Task brief: Among the following entries, say how many lines contain the word "white"; the answer is a number and nothing else.

*** Begin section ***

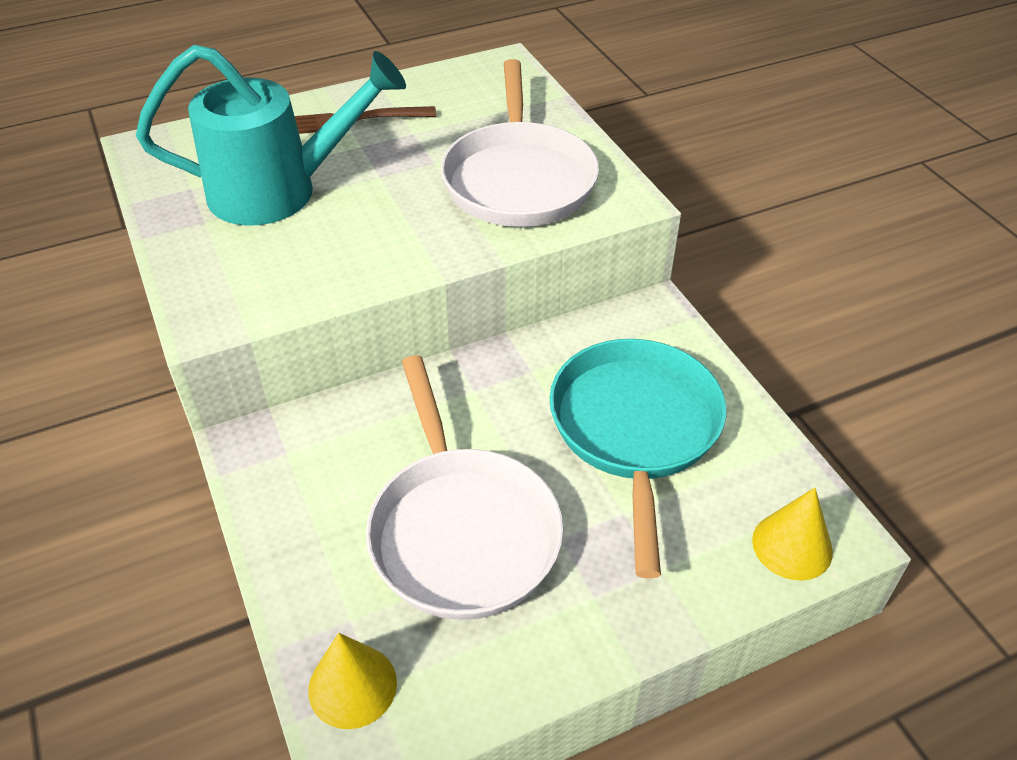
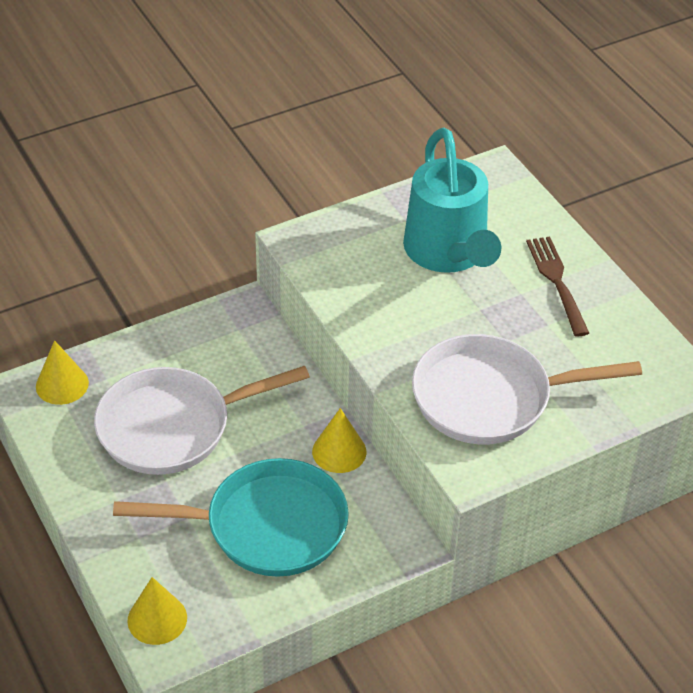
camera: 85 degrees right, 0 degrees up
(518, 359) = (339, 451): none -> yellow cone

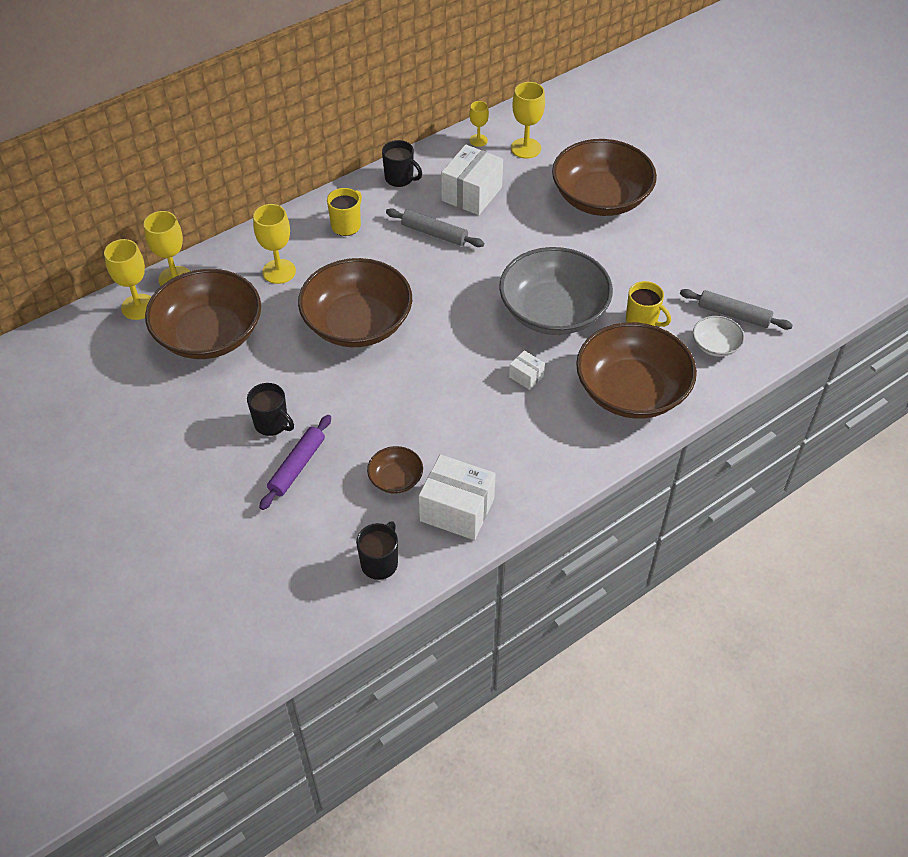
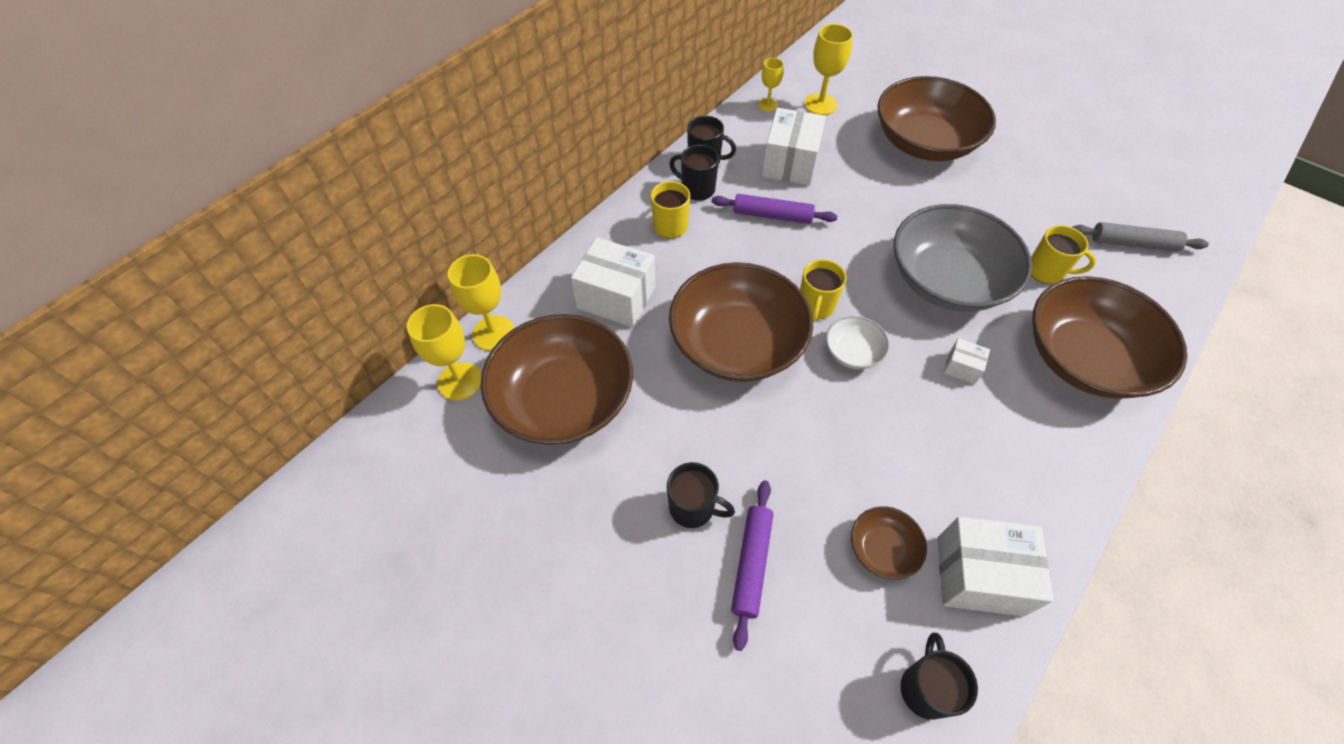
camera: 15 degrees left, 5 degrees up
(279, 271) = (616, 297): yellow goblet -> white box
(382, 200) = (697, 189): none -> black mug
(433, 309) = (815, 306): none -> yellow mug
(434, 233) = (772, 215): grey rolling pin -> purple rolling pin
(715, 345) = (1137, 282): white bowl -> white bowl (853, 352)

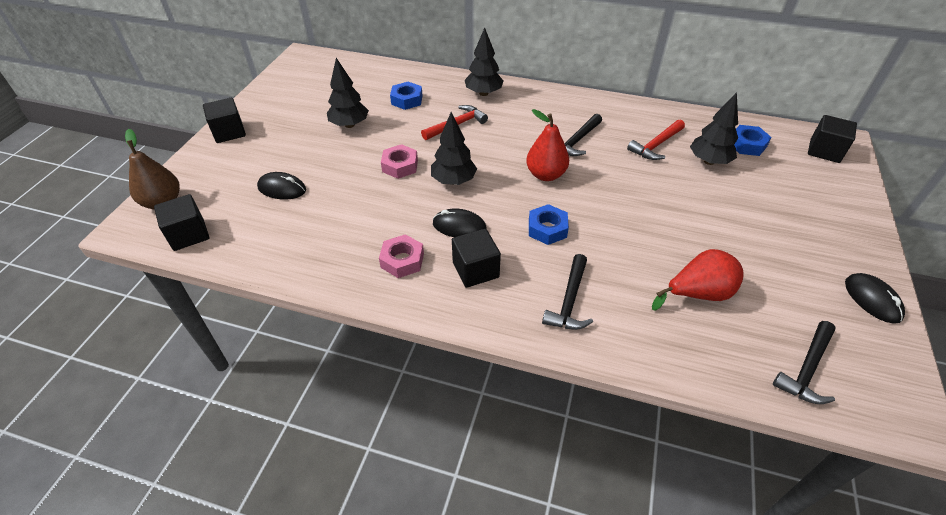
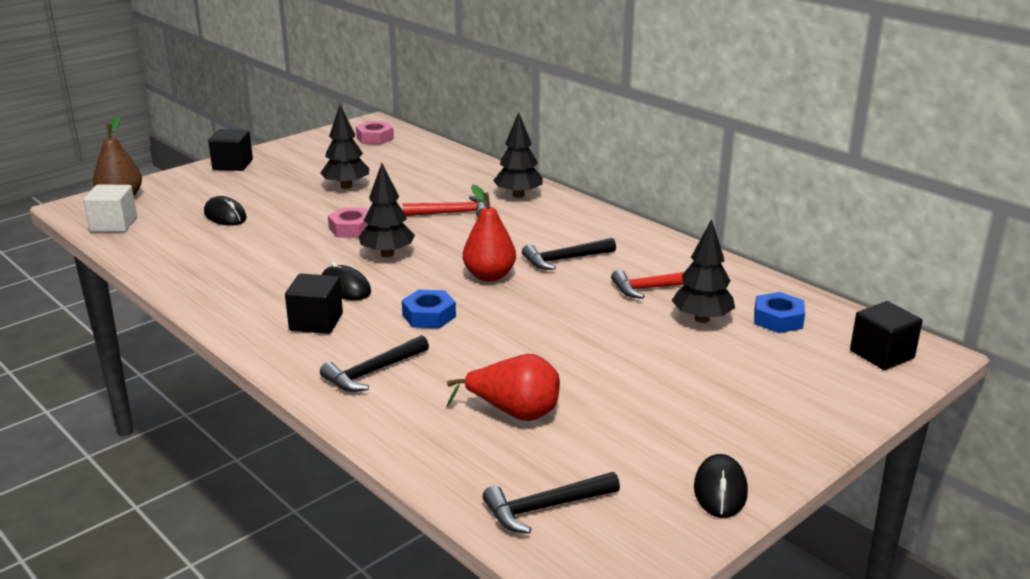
camera: 30 degrees right, 20 degrees down
(189, 234) = (114, 224): black cube -> white cube
(402, 260) = (260, 295): pink nut -> pink nut (375, 138)
(407, 100) = (429, 181): blue nut -> none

*** End section ***

Answer to the exercise: 3